Exercise directions: In full and word for word, give the records again.
-- Information supplied follows --
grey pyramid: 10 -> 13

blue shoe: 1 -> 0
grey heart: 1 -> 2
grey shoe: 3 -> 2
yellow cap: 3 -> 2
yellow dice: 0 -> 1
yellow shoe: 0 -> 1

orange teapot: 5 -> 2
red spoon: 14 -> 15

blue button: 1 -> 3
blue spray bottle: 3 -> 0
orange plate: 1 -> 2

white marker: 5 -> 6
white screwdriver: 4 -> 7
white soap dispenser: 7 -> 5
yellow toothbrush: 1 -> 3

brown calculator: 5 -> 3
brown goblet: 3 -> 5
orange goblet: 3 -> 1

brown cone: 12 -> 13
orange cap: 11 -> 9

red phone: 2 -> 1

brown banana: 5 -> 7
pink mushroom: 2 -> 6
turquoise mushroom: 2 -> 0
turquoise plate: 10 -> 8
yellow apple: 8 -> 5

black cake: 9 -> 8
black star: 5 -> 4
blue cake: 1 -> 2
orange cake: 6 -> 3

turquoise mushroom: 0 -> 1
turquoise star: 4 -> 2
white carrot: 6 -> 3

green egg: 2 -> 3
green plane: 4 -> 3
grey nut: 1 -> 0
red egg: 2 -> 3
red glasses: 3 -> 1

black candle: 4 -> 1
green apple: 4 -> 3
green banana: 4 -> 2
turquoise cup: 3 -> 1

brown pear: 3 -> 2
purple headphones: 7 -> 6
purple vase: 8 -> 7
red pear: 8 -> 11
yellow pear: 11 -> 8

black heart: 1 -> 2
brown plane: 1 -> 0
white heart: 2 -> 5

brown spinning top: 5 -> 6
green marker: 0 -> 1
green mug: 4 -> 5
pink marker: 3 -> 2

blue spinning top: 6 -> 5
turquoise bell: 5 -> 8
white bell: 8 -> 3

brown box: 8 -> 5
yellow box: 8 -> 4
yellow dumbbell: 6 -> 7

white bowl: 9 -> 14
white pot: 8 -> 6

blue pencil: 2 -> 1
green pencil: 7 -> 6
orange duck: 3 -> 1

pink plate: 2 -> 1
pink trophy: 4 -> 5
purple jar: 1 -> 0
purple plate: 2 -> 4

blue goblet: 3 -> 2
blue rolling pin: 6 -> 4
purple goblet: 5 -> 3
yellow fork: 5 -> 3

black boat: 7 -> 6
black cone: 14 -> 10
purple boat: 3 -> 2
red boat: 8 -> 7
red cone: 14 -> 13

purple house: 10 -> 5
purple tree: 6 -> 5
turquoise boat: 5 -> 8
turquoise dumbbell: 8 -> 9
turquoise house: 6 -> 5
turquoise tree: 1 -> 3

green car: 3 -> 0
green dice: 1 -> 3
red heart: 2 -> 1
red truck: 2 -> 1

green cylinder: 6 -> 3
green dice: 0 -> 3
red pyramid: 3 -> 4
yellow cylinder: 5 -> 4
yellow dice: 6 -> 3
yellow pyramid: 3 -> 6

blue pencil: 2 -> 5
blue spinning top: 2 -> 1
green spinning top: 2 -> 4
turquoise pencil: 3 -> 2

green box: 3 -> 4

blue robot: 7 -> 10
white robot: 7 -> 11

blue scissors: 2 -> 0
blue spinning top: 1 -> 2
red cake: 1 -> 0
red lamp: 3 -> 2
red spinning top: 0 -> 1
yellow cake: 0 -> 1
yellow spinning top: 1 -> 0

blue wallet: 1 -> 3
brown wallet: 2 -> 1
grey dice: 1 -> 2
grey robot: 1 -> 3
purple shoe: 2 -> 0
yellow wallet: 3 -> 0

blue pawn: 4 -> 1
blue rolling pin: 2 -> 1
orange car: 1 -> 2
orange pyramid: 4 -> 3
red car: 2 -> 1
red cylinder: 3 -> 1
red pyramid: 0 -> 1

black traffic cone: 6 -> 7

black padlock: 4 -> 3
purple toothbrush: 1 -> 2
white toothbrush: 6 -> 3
-- Information supplied concluded --
Answer space:
grey pyramid: 10 -> 13

blue shoe: 1 -> 0
grey heart: 1 -> 2
grey shoe: 3 -> 2
yellow cap: 3 -> 2
yellow dice: 0 -> 1
yellow shoe: 0 -> 1

orange teapot: 5 -> 2
red spoon: 14 -> 15

blue button: 1 -> 3
blue spray bottle: 3 -> 0
orange plate: 1 -> 2

white marker: 5 -> 6
white screwdriver: 4 -> 7
white soap dispenser: 7 -> 5
yellow toothbrush: 1 -> 3

brown calculator: 5 -> 3
brown goblet: 3 -> 5
orange goblet: 3 -> 1

brown cone: 12 -> 13
orange cap: 11 -> 9

red phone: 2 -> 1

brown banana: 5 -> 7
pink mushroom: 2 -> 6
turquoise mushroom: 2 -> 0
turquoise plate: 10 -> 8
yellow apple: 8 -> 5

black cake: 9 -> 8
black star: 5 -> 4
blue cake: 1 -> 2
orange cake: 6 -> 3

turquoise mushroom: 0 -> 1
turquoise star: 4 -> 2
white carrot: 6 -> 3

green egg: 2 -> 3
green plane: 4 -> 3
grey nut: 1 -> 0
red egg: 2 -> 3
red glasses: 3 -> 1

black candle: 4 -> 1
green apple: 4 -> 3
green banana: 4 -> 2
turquoise cup: 3 -> 1

brown pear: 3 -> 2
purple headphones: 7 -> 6
purple vase: 8 -> 7
red pear: 8 -> 11
yellow pear: 11 -> 8

black heart: 1 -> 2
brown plane: 1 -> 0
white heart: 2 -> 5

brown spinning top: 5 -> 6
green marker: 0 -> 1
green mug: 4 -> 5
pink marker: 3 -> 2

blue spinning top: 6 -> 5
turquoise bell: 5 -> 8
white bell: 8 -> 3

brown box: 8 -> 5
yellow box: 8 -> 4
yellow dumbbell: 6 -> 7

white bowl: 9 -> 14
white pot: 8 -> 6

blue pencil: 2 -> 1
green pencil: 7 -> 6
orange duck: 3 -> 1

pink plate: 2 -> 1
pink trophy: 4 -> 5
purple jar: 1 -> 0
purple plate: 2 -> 4

blue goblet: 3 -> 2
blue rolling pin: 6 -> 4
purple goblet: 5 -> 3
yellow fork: 5 -> 3

black boat: 7 -> 6
black cone: 14 -> 10
purple boat: 3 -> 2
red boat: 8 -> 7
red cone: 14 -> 13

purple house: 10 -> 5
purple tree: 6 -> 5
turquoise boat: 5 -> 8
turquoise dumbbell: 8 -> 9
turquoise house: 6 -> 5
turquoise tree: 1 -> 3

green car: 3 -> 0
green dice: 1 -> 3
red heart: 2 -> 1
red truck: 2 -> 1

green cylinder: 6 -> 3
green dice: 0 -> 3
red pyramid: 3 -> 4
yellow cylinder: 5 -> 4
yellow dice: 6 -> 3
yellow pyramid: 3 -> 6

blue pencil: 2 -> 5
blue spinning top: 2 -> 1
green spinning top: 2 -> 4
turquoise pencil: 3 -> 2

green box: 3 -> 4

blue robot: 7 -> 10
white robot: 7 -> 11

blue scissors: 2 -> 0
blue spinning top: 1 -> 2
red cake: 1 -> 0
red lamp: 3 -> 2
red spinning top: 0 -> 1
yellow cake: 0 -> 1
yellow spinning top: 1 -> 0

blue wallet: 1 -> 3
brown wallet: 2 -> 1
grey dice: 1 -> 2
grey robot: 1 -> 3
purple shoe: 2 -> 0
yellow wallet: 3 -> 0

blue pawn: 4 -> 1
blue rolling pin: 2 -> 1
orange car: 1 -> 2
orange pyramid: 4 -> 3
red car: 2 -> 1
red cylinder: 3 -> 1
red pyramid: 0 -> 1

black traffic cone: 6 -> 7

black padlock: 4 -> 3
purple toothbrush: 1 -> 2
white toothbrush: 6 -> 3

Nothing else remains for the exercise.